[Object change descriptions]
------------------------------------------------------------------------

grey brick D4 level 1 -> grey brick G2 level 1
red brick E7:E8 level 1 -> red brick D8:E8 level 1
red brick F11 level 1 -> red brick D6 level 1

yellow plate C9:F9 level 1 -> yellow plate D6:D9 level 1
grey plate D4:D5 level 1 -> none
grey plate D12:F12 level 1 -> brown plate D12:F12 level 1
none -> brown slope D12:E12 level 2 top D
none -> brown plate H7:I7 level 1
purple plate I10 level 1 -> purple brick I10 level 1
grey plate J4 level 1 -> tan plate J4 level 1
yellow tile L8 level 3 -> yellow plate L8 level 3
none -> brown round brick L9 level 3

------------------------------------------------------------------------

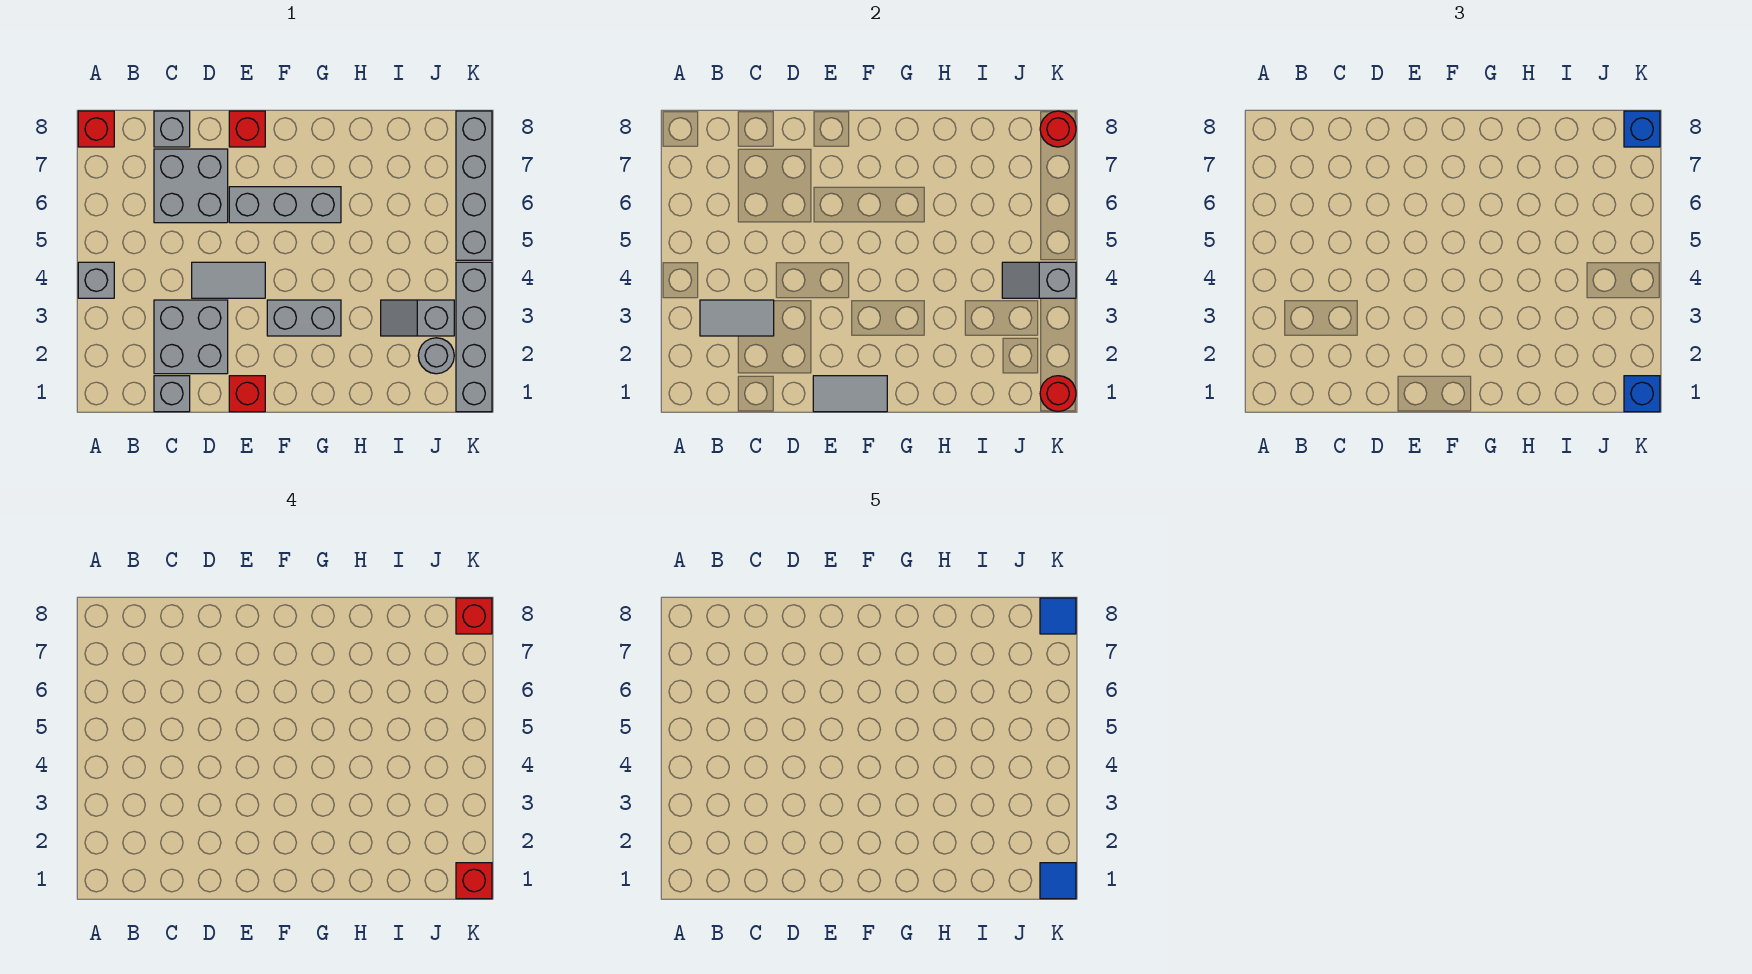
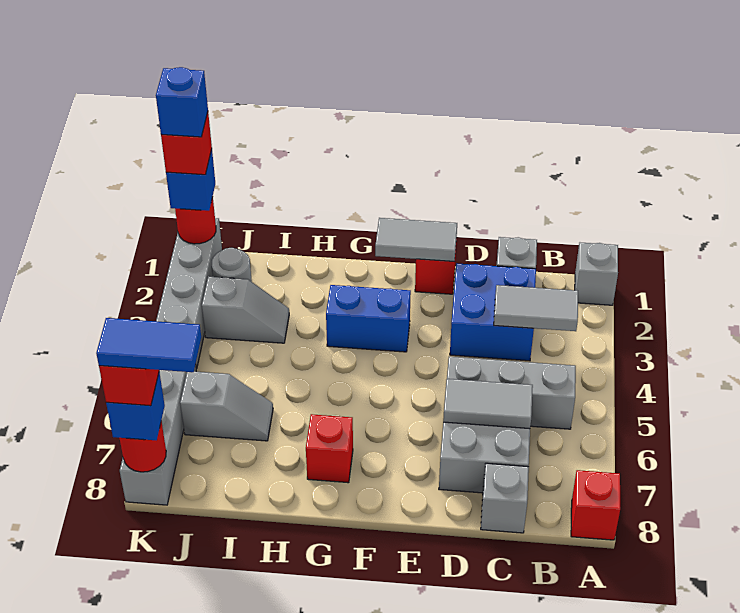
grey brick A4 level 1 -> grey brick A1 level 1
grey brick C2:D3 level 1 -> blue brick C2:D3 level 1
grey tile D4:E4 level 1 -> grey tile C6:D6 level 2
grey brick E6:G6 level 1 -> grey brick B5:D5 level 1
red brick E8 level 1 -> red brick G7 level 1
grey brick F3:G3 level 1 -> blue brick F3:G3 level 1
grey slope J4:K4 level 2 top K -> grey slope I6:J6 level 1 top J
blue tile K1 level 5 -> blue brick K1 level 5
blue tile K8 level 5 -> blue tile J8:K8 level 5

------------------------------------------------------------------------

*EXERCISE REQUIREMENTS*:
If a line of the entries above holds "grey", count it, then report the total alone.

*YOUR SOLUTION*:
10